_What you are asked to do_: Each line below that holds the word "none" counts once; state the total number of such lines and nothing else.

○ ○ ○ ○

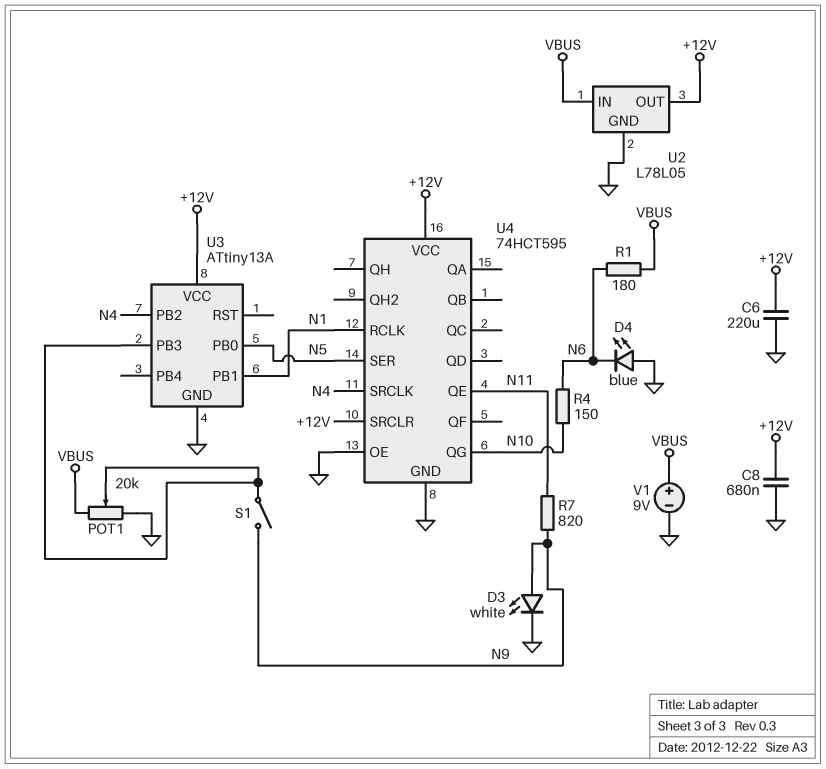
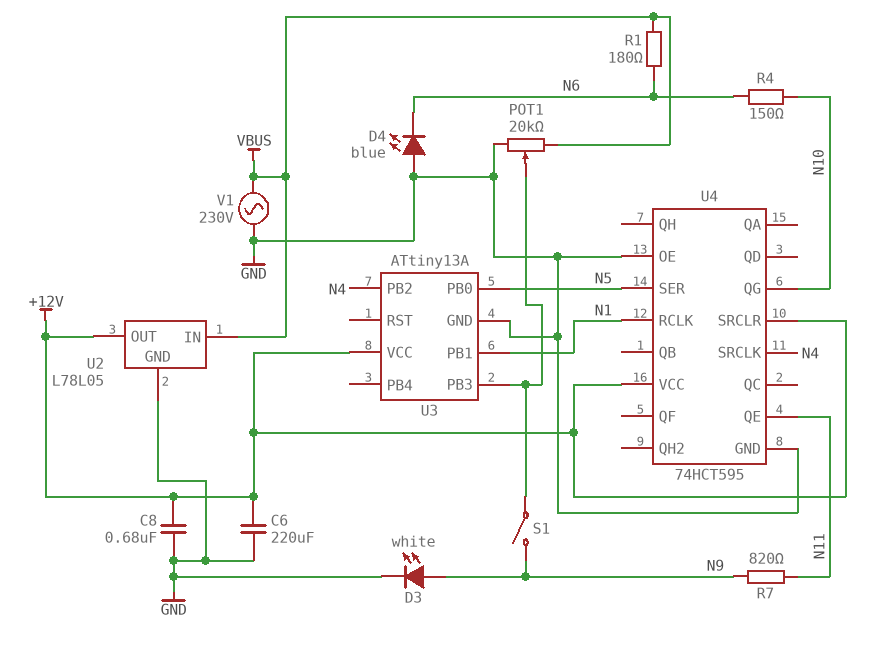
V1: 9V (plus VBUS, minus GND) -> AC 230V (GND, VBUS)

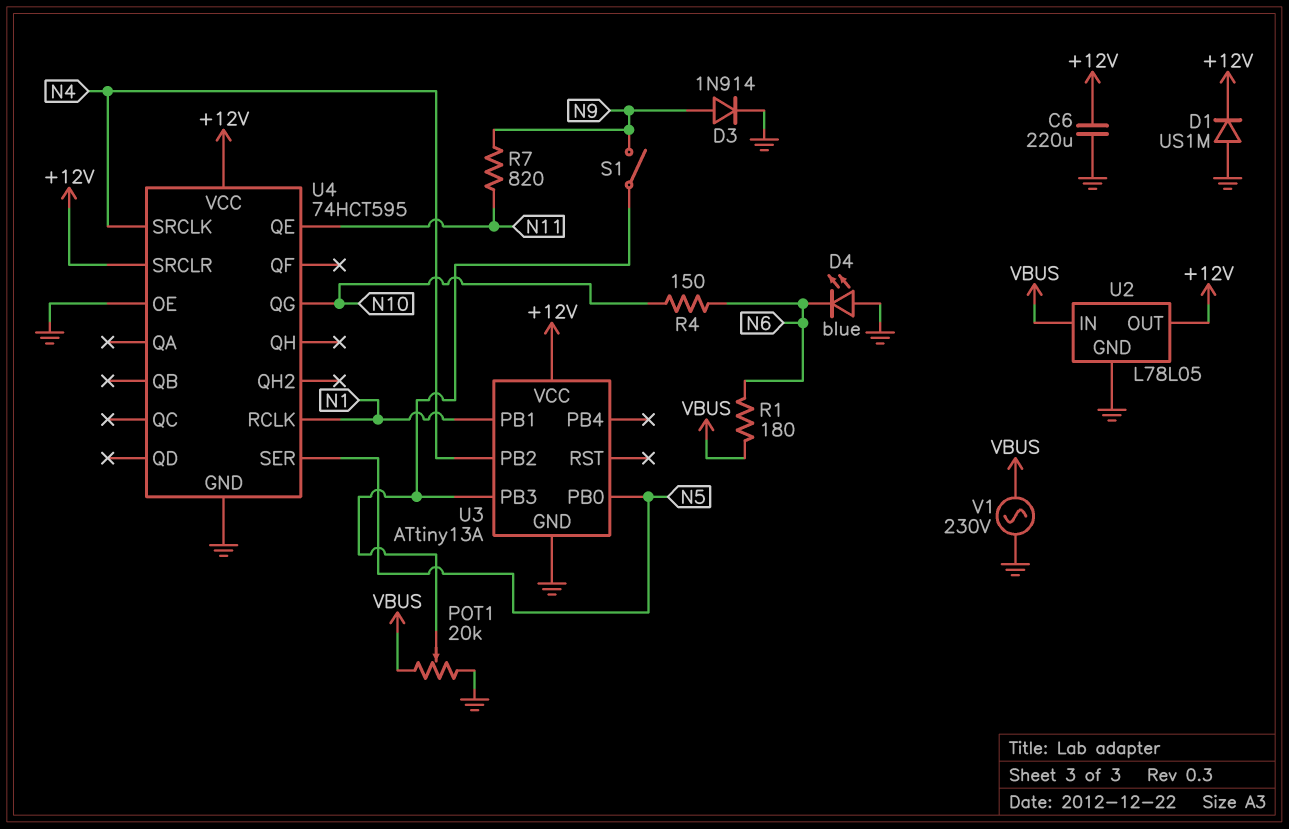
C8: 680nF (+12V, GND) -> none
D1: none -> diode US1M (A GND, K +12V)
D3: LED white (A N9, K GND) -> diode 1N914 (A N9, K GND)

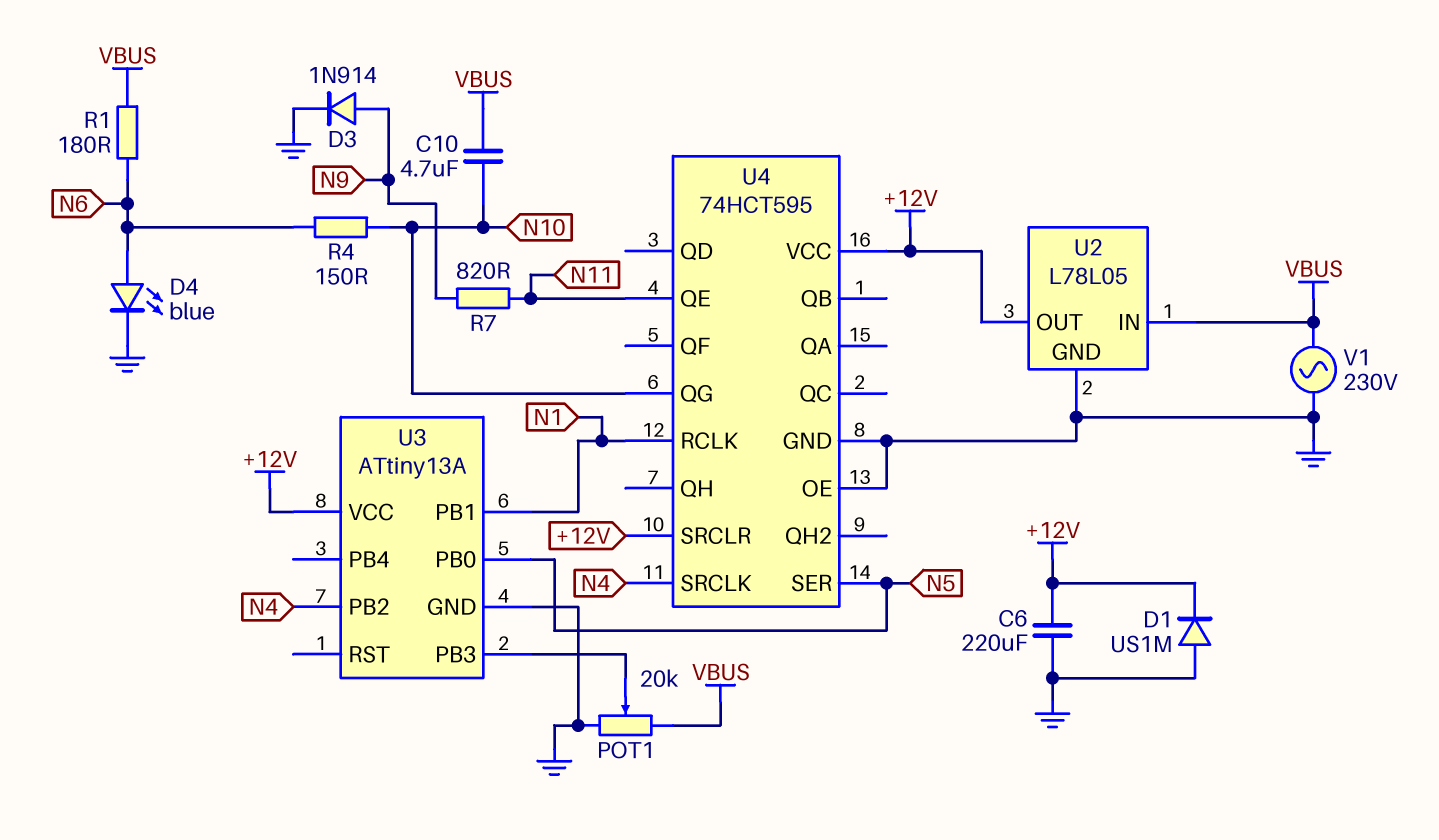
C10: none -> 4.7uF (N10, VBUS)
D4: LED blue (A GND, K N6) -> LED blue (A N6, K GND)
S1: switch (N9, U3/PB3) -> none

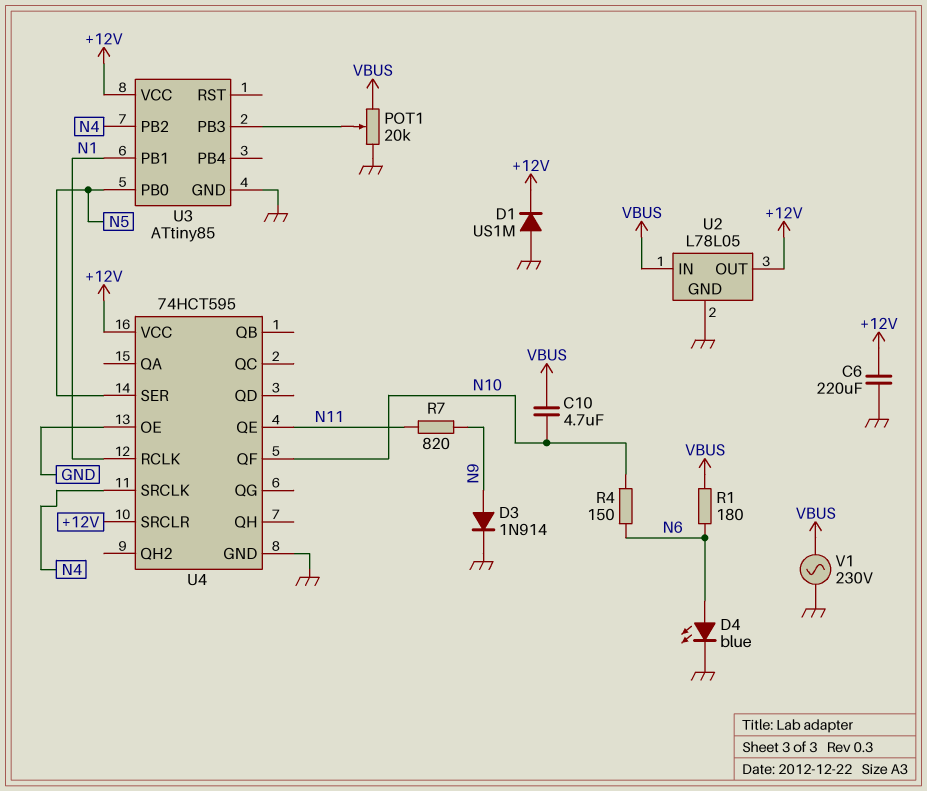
U3: ATtiny13A -> ATtiny85
U4 pin QF: none -> N10
U4 pin QG: N10 -> none

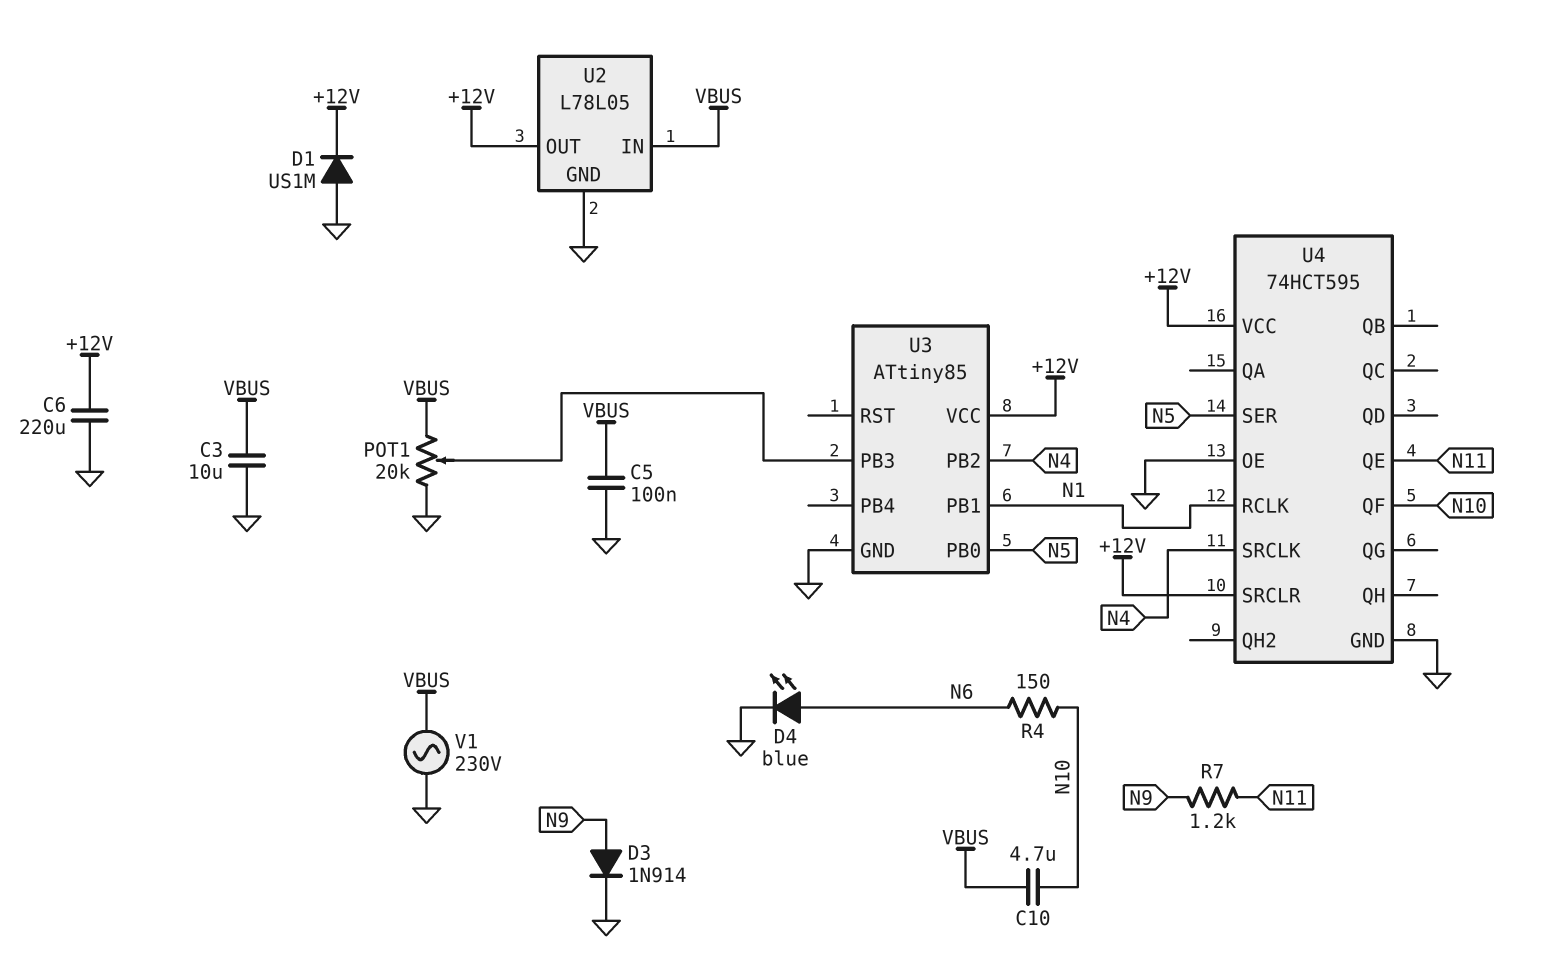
C3: none -> 10uF (GND, VBUS)
C5: none -> 100nF (GND, VBUS)
R1: 180 (N6, VBUS) -> none
R7: 820 (N9, N11) -> 1.2k (N9, N11)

○ ○ ○ ○

_Result of this exercise_: 9